_About this exercise_
Copy out all the rows below, putting "tub" in place of every "bathtub" and changing nothing else. Leave the pictures out.

_Given entries_
○ ○ ○

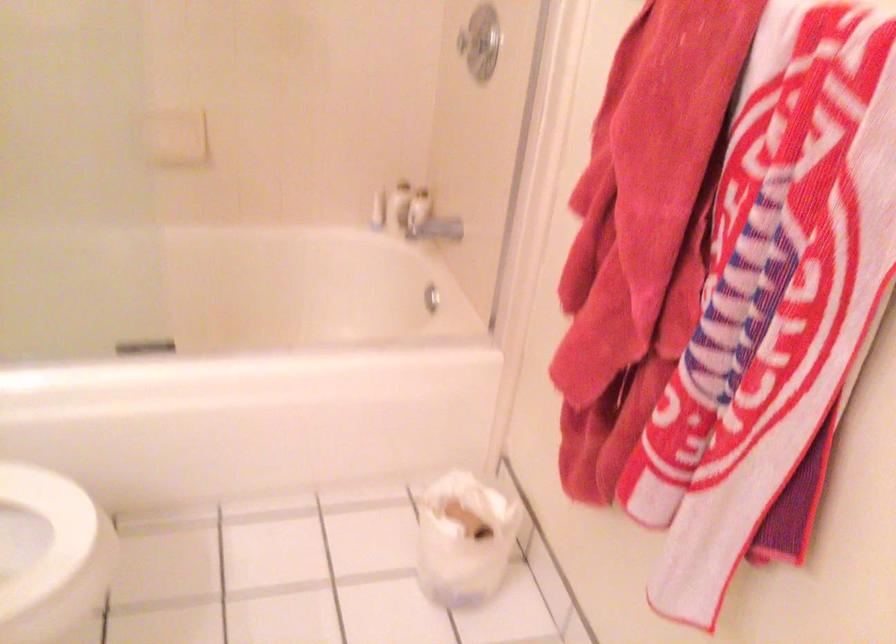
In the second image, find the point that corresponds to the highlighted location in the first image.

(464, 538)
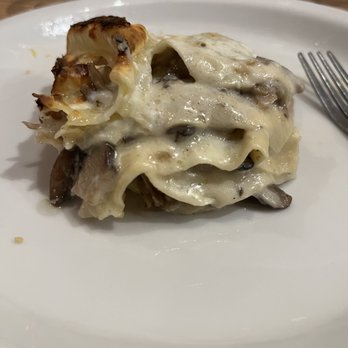
You are a GUI agent. You are given a task and a screenshot of the screen. Output one action in this format:
    pyautogui.click(x=<x>, y=<y>)
    Task: Click on the white plate to right of food
    The height and width of the screenshot is (348, 348).
    Given the screenshot: What is the action you would take?
    pyautogui.click(x=326, y=131)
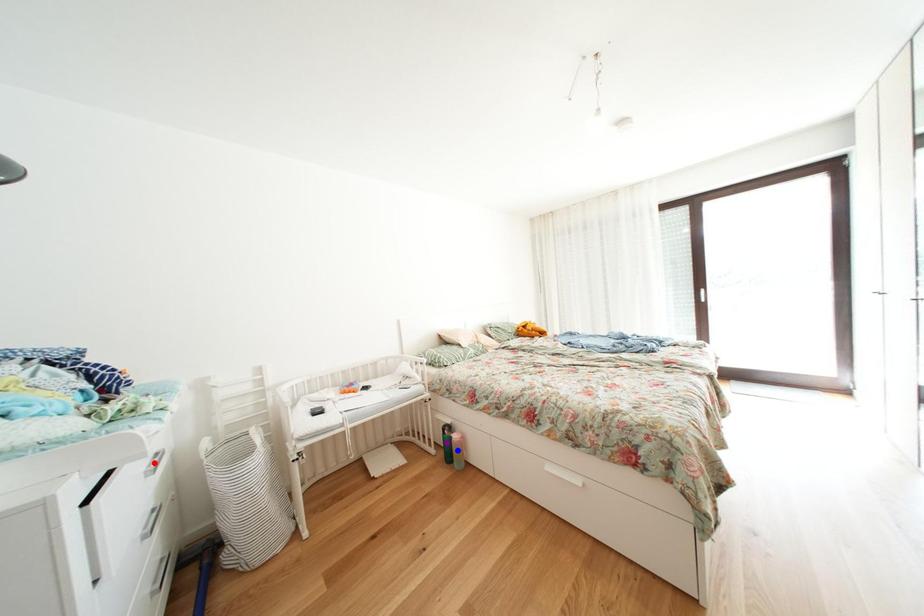
Order these from nearest to farthest:
1. red point
2. purple point
3. blue point

red point, blue point, purple point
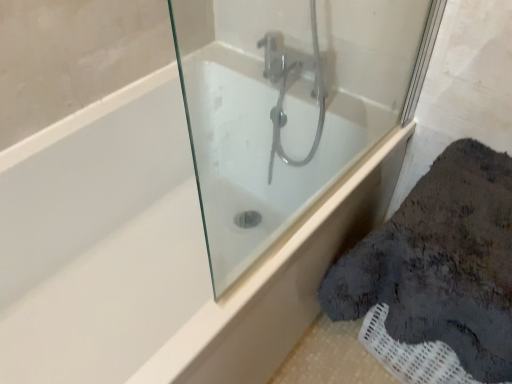
Question: Is white glossy bathtub at center inside the boundaries of white glossy bathtub at center, or outside?

Choices:
 (A) inside
 (B) outside

Answer: (B)

Question: Visually, is white glossy bathtub at center positioned to the left or to the right of white glossy bathtub at center?

Choices:
 (A) left
 (B) right

Answer: (B)

Question: Considering the positions of white glossy bathtub at center and white glossy bathtub at center in the image, is white glossy bathtub at center taller or shorter than white glossy bathtub at center?

Choices:
 (A) tall
 (B) short

Answer: (B)

Question: Considering the positions of white glossy bathtub at center and white glossy bathtub at center in the image, is white glossy bathtub at center wider or thinner than white glossy bathtub at center?

Choices:
 (A) thin
 (B) wide

Answer: (B)

Question: Is white glossy bathtub at center spatially inside white glossy bathtub at center, or outside of it?

Choices:
 (A) inside
 (B) outside

Answer: (B)

Question: Considering the relative positions of white glossy bathtub at center and white glossy bathtub at center in the image provided, is white glossy bathtub at center to the left or to the right of white glossy bathtub at center?

Choices:
 (A) right
 (B) left

Answer: (B)

Question: Is white glossy bathtub at center bigger or smaller than white glossy bathtub at center?

Choices:
 (A) small
 (B) big

Answer: (B)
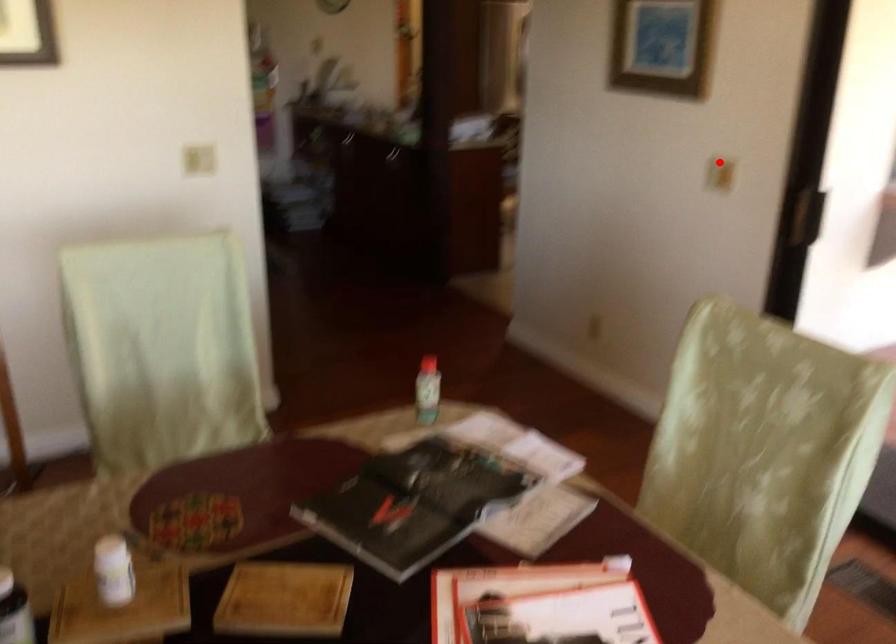
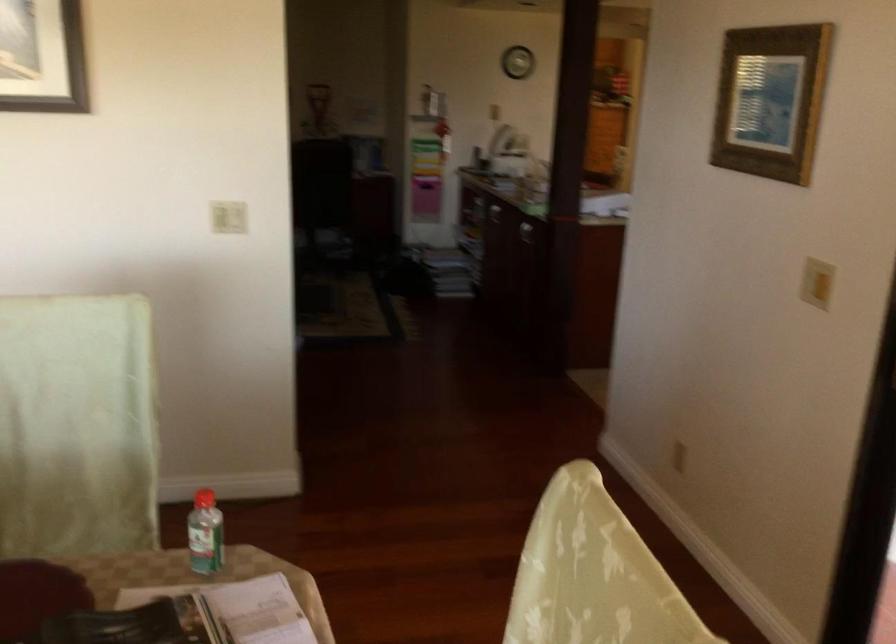
Question: I am providing you with two images of the same scene from different viewpoints. In image1, a red point is highlighted. Considering the same 3D point in image2, which of the following is correct?

Choices:
 (A) It is closer
 (B) It is farther

Answer: (A)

○ ○ ○

_Reply_
In the second image, find the point that corresponds to the highlighted location in the first image.

(464, 538)
You are a GUI agent. You are given a task and a screenshot of the screen. Output one action in this format:
    pyautogui.click(x=<x>, y=<y>)
    Task: Click on the white plate to right of food
    The height and width of the screenshot is (348, 348).
    Given the screenshot: What is the action you would take?
    pyautogui.click(x=326, y=131)
Order these from nearest to farthest:
1. red point
2. purple point
3. blue point

red point, blue point, purple point
Question: Is white glossy tub at center inside the boundaries of white glossy tub at center, or outside?

Choices:
 (A) inside
 (B) outside

Answer: (B)

Question: Visually, is white glossy tub at center positioned to the left or to the right of white glossy tub at center?

Choices:
 (A) left
 (B) right

Answer: (B)

Question: Considering the positions of white glossy tub at center and white glossy tub at center in the image, is white glossy tub at center taller or shorter than white glossy tub at center?

Choices:
 (A) tall
 (B) short

Answer: (B)

Question: Considering the positions of white glossy tub at center and white glossy tub at center in the image, is white glossy tub at center wider or thinner than white glossy tub at center?

Choices:
 (A) thin
 (B) wide

Answer: (B)

Question: Is white glossy tub at center spatially inside white glossy tub at center, or outside of it?

Choices:
 (A) inside
 (B) outside

Answer: (B)

Question: Considering the relative positions of white glossy tub at center and white glossy tub at center in the image provided, is white glossy tub at center to the left or to the right of white glossy tub at center?

Choices:
 (A) right
 (B) left

Answer: (B)

Question: Is white glossy tub at center bigger or smaller than white glossy tub at center?

Choices:
 (A) small
 (B) big

Answer: (B)
Question: I am providing you with two images of the same scene from different viewpoints. In image1, a red point is highlighted. Considering the same 3D point in image2, which of the following is correct?

Choices:
 (A) It is closer
 (B) It is farther

Answer: (A)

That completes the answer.